● **WHAT IS EXPECTED**
What is needed here is each entry reproduced exactly, without its pictures.
Segment Open
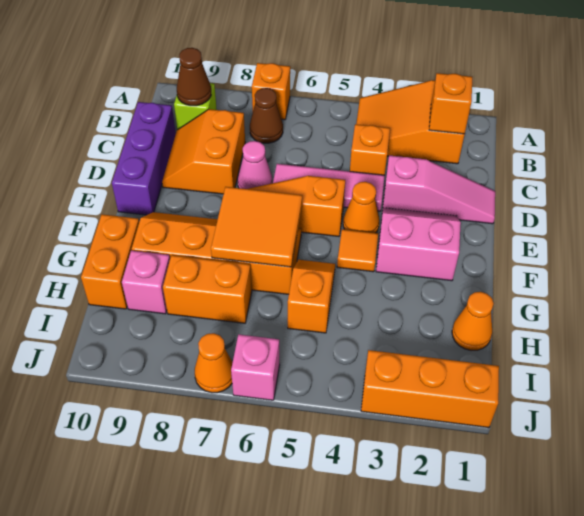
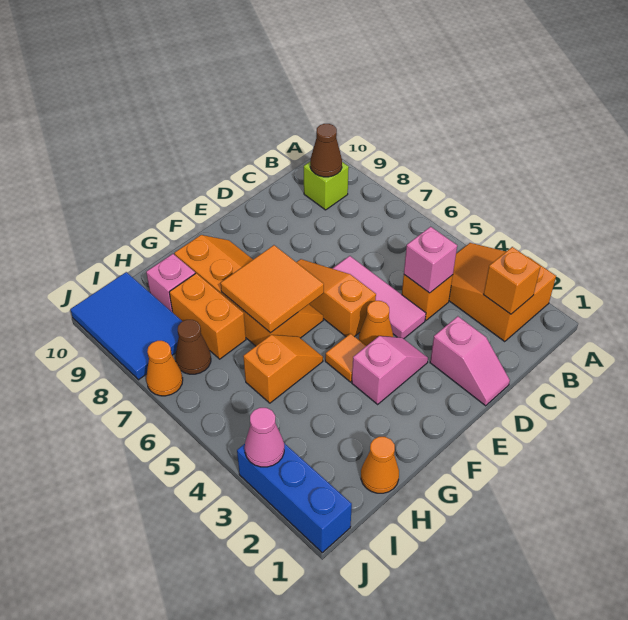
orange brick A7 level 1 -> none
brown cone B7 level 1 -> brown cone I7 level 1
orange slope C8:D9 level 1 top 8 -> none
purple brick C10:E10 level 1 -> none
pink slope D1:D3 level 1 top 3 -> pink slope D1:D2 level 1 top 2
pink cone D7 level 1 -> pink cone J3 level 2
pink slope E2:F3 level 1 top F -> pink slope E3:F3 level 1 top F
orange brick G10:H10 level 1 -> none
none -> blue tile I8:J10 level 1
orange brick J1:J3 level 1 -> blue brick J1:J3 level 1
pink brick J6 level 1 -> pink brick C4 level 2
Segment Closed
● **RESULT OF THIS TASK**
orange brick A7 level 1 -> none
brown cone B7 level 1 -> brown cone I7 level 1
orange slope C8:D9 level 1 top 8 -> none
purple brick C10:E10 level 1 -> none
pink slope D1:D3 level 1 top 3 -> pink slope D1:D2 level 1 top 2
pink cone D7 level 1 -> pink cone J3 level 2
pink slope E2:F3 level 1 top F -> pink slope E3:F3 level 1 top F
orange brick G10:H10 level 1 -> none
none -> blue tile I8:J10 level 1
orange brick J1:J3 level 1 -> blue brick J1:J3 level 1
pink brick J6 level 1 -> pink brick C4 level 2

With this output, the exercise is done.